— DESCRIPTION OF THE TASK —
Without including any images, set down the records below exactly.

--------------------

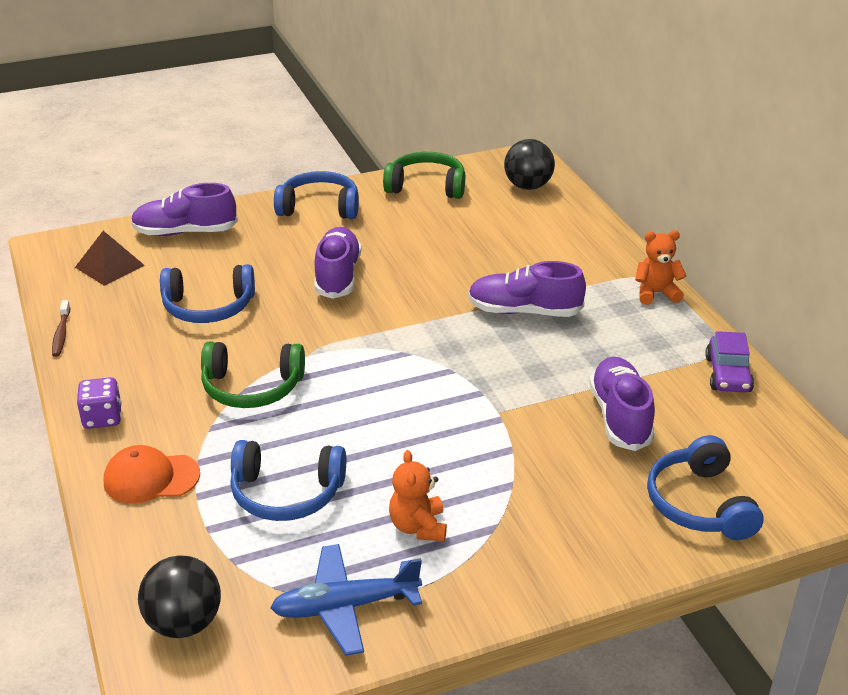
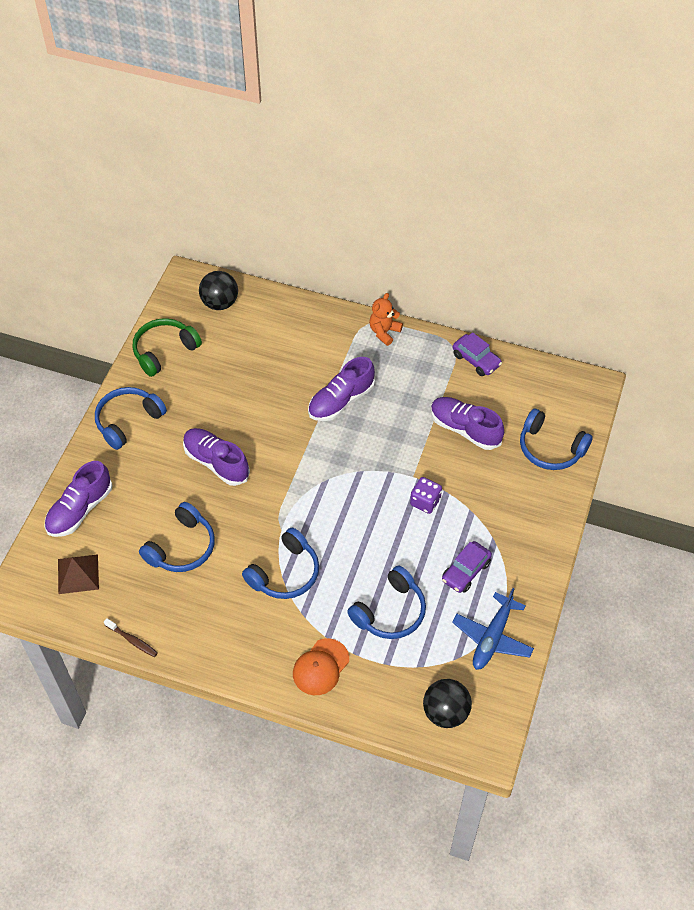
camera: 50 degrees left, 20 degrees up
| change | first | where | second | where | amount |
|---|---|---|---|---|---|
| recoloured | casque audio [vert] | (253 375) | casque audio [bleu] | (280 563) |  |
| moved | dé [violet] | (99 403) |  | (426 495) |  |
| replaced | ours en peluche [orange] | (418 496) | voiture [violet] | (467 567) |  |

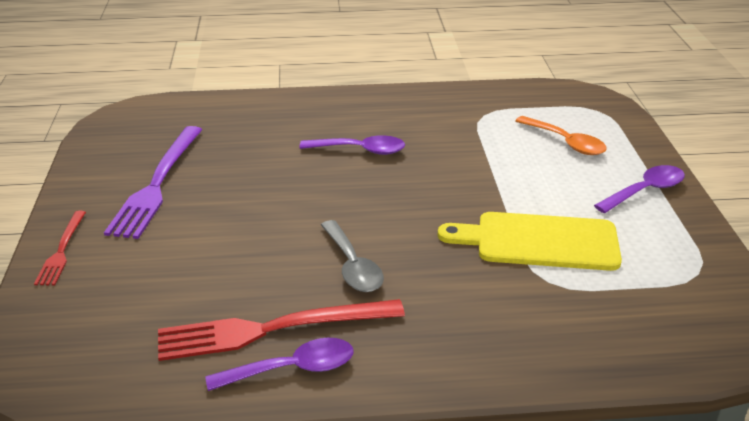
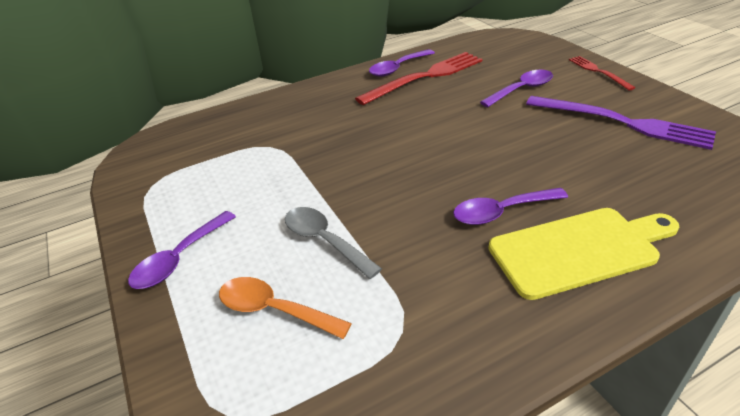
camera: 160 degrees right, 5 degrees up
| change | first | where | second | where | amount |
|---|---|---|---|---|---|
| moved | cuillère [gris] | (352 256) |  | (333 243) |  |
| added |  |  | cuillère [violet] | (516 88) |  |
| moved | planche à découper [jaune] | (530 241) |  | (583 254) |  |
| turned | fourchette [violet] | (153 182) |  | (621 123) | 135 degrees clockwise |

--------------------

— ANSWER AREA —
camera: 50 degrees left, 20 degrees up
| change | first | where | second | where | amount |
|---|---|---|---|---|---|
| recoloured | casque audio [vert] | (253 375) | casque audio [bleu] | (280 563) |  |
| moved | dé [violet] | (99 403) |  | (426 495) |  |
| replaced | ours en peluche [orange] | (418 496) | voiture [violet] | (467 567) |  |

camera: 160 degrees right, 5 degrees up
| change | first | where | second | where | amount |
|---|---|---|---|---|---|
| moved | cuillère [gris] | (352 256) |  | (333 243) |  |
| added |  |  | cuillère [violet] | (516 88) |  |
| moved | planche à découper [jaune] | (530 241) |  | (583 254) |  |
| turned | fourchette [violet] | (153 182) |  | (621 123) | 135 degrees clockwise |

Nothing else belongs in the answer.